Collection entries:

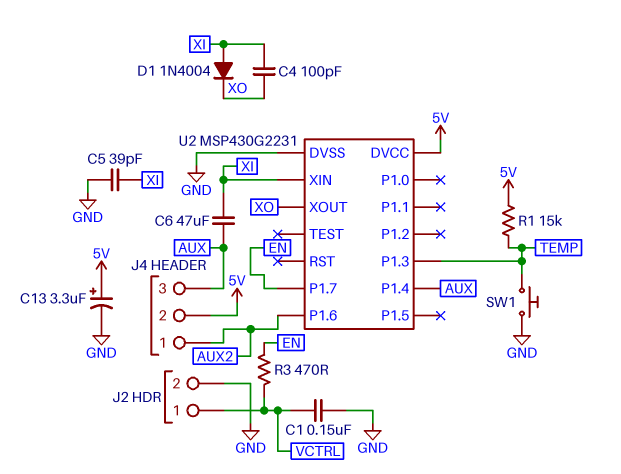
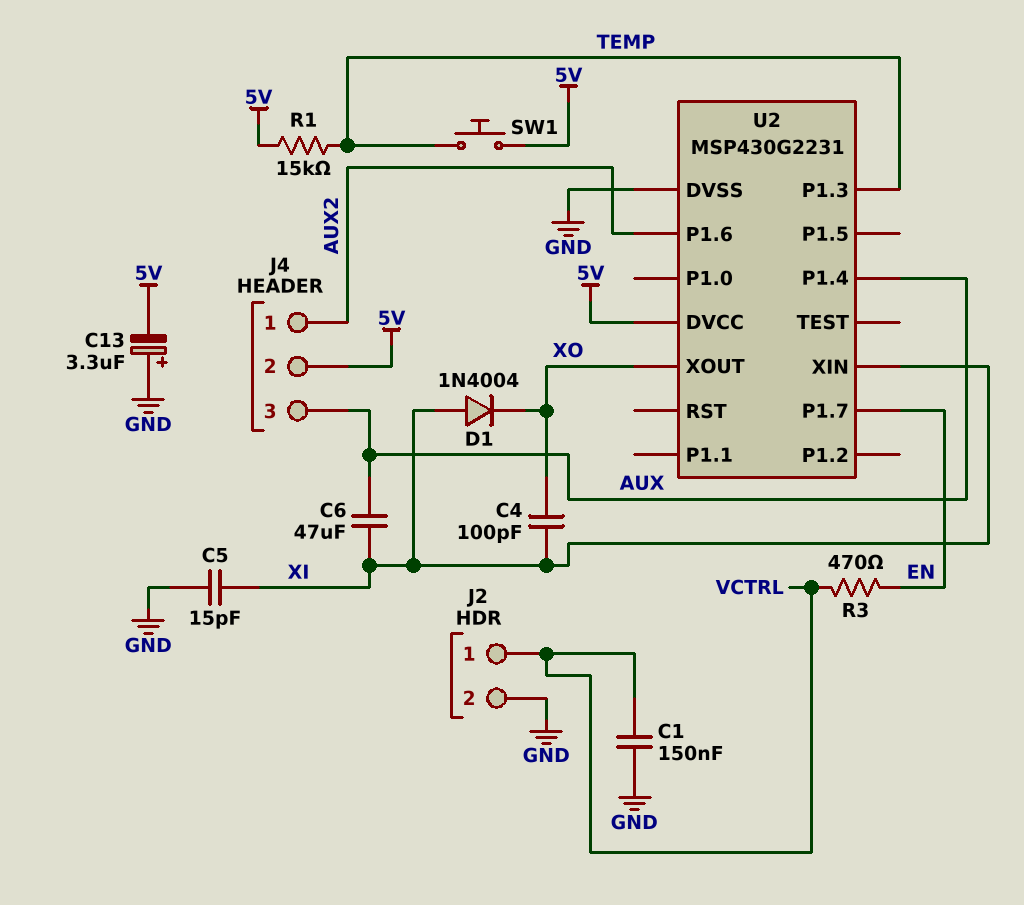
C5: 39pF (GND, XI) -> 15pF (GND, XI)
C13: 3.3uF (plus 5V, minus GND) -> 3.3uF (plus GND, minus 5V)
SW1: button (GND, TEMP) -> button (5V, TEMP)

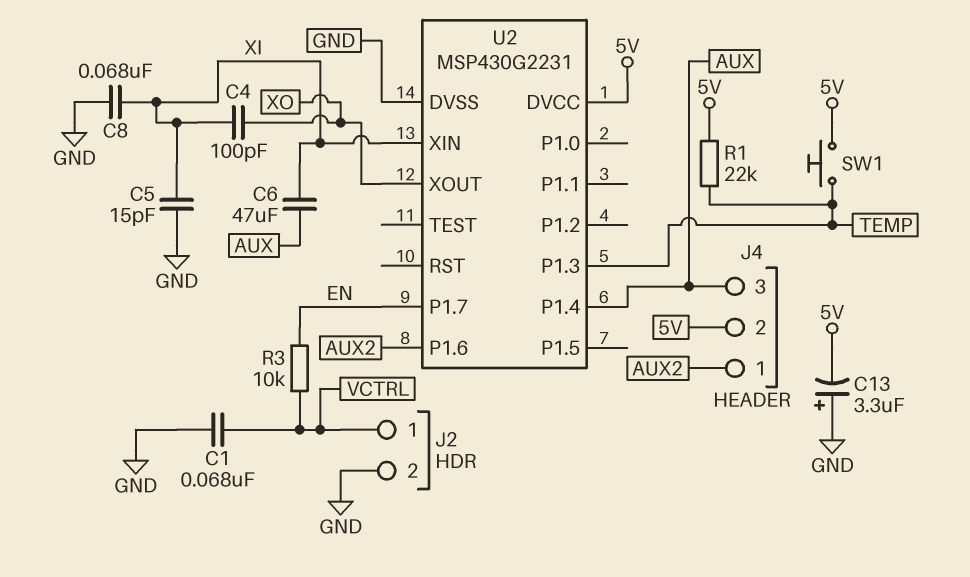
C1: 150nF (GND, VCTRL) -> 68nF (GND, VCTRL)
C8: none -> 68nF (GND, XI)
D1: diode 1N4004 (A XI, K XO) -> none
R1: 15k (5V, TEMP) -> 22k (5V, TEMP)
R3: 470 (EN, VCTRL) -> 10k (EN, VCTRL)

WHAT THIS TASK INVOLVES: Since the copy must exclude the pictures, transcribe only the text of the records, word for word.

SOLUTION TO THE EXERCISE:
C5: 39pF (GND, XI) -> 15pF (GND, XI)
C13: 3.3uF (plus 5V, minus GND) -> 3.3uF (plus GND, minus 5V)
SW1: button (GND, TEMP) -> button (5V, TEMP)

C1: 150nF (GND, VCTRL) -> 68nF (GND, VCTRL)
C8: none -> 68nF (GND, XI)
D1: diode 1N4004 (A XI, K XO) -> none
R1: 15k (5V, TEMP) -> 22k (5V, TEMP)
R3: 470 (EN, VCTRL) -> 10k (EN, VCTRL)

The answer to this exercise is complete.